:: DATA SUPPLIED
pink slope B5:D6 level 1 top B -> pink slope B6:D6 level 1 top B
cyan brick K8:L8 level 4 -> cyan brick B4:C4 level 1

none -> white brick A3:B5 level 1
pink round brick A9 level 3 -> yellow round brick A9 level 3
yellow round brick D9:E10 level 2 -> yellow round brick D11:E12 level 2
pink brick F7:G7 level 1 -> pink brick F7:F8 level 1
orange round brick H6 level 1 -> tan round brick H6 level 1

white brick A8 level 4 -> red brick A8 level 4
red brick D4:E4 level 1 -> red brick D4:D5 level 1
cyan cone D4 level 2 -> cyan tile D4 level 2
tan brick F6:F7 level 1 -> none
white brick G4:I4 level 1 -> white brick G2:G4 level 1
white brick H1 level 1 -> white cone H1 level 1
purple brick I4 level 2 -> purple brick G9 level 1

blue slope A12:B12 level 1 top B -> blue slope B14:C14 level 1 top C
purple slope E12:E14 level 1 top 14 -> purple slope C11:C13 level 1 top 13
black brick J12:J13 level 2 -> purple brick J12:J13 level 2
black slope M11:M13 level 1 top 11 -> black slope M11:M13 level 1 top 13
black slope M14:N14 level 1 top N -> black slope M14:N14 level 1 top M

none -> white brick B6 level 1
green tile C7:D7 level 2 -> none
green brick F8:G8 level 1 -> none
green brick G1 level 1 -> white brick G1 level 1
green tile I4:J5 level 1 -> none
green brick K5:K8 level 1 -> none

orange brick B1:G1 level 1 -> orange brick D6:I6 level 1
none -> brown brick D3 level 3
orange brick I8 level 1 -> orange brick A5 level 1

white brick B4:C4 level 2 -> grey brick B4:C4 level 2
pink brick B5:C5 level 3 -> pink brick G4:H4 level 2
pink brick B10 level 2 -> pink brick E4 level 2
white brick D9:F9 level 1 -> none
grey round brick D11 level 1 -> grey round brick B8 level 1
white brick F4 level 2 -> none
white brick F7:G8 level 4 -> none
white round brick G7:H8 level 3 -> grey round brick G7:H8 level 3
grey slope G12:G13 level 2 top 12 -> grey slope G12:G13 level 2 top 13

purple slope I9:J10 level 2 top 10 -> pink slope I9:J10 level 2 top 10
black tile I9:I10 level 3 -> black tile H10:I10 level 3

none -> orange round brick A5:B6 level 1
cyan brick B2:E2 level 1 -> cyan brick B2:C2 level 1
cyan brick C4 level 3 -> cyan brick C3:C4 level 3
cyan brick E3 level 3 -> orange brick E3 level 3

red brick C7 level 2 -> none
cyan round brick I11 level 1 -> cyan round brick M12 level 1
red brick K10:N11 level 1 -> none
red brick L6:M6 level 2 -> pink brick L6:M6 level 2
::::
WHAT THE TASK ASKS:
Where a line contains "black brick J12:J13", begin there and output each line through the end of the data above, exactly; give no other lines.

ANSWER FOR THIS EXERCISE:
black brick J12:J13 level 2 -> purple brick J12:J13 level 2
black slope M11:M13 level 1 top 11 -> black slope M11:M13 level 1 top 13
black slope M14:N14 level 1 top N -> black slope M14:N14 level 1 top M

none -> white brick B6 level 1
green tile C7:D7 level 2 -> none
green brick F8:G8 level 1 -> none
green brick G1 level 1 -> white brick G1 level 1
green tile I4:J5 level 1 -> none
green brick K5:K8 level 1 -> none

orange brick B1:G1 level 1 -> orange brick D6:I6 level 1
none -> brown brick D3 level 3
orange brick I8 level 1 -> orange brick A5 level 1

white brick B4:C4 level 2 -> grey brick B4:C4 level 2
pink brick B5:C5 level 3 -> pink brick G4:H4 level 2
pink brick B10 level 2 -> pink brick E4 level 2
white brick D9:F9 level 1 -> none
grey round brick D11 level 1 -> grey round brick B8 level 1
white brick F4 level 2 -> none
white brick F7:G8 level 4 -> none
white round brick G7:H8 level 3 -> grey round brick G7:H8 level 3
grey slope G12:G13 level 2 top 12 -> grey slope G12:G13 level 2 top 13

purple slope I9:J10 level 2 top 10 -> pink slope I9:J10 level 2 top 10
black tile I9:I10 level 3 -> black tile H10:I10 level 3

none -> orange round brick A5:B6 level 1
cyan brick B2:E2 level 1 -> cyan brick B2:C2 level 1
cyan brick C4 level 3 -> cyan brick C3:C4 level 3
cyan brick E3 level 3 -> orange brick E3 level 3

red brick C7 level 2 -> none
cyan round brick I11 level 1 -> cyan round brick M12 level 1
red brick K10:N11 level 1 -> none
red brick L6:M6 level 2 -> pink brick L6:M6 level 2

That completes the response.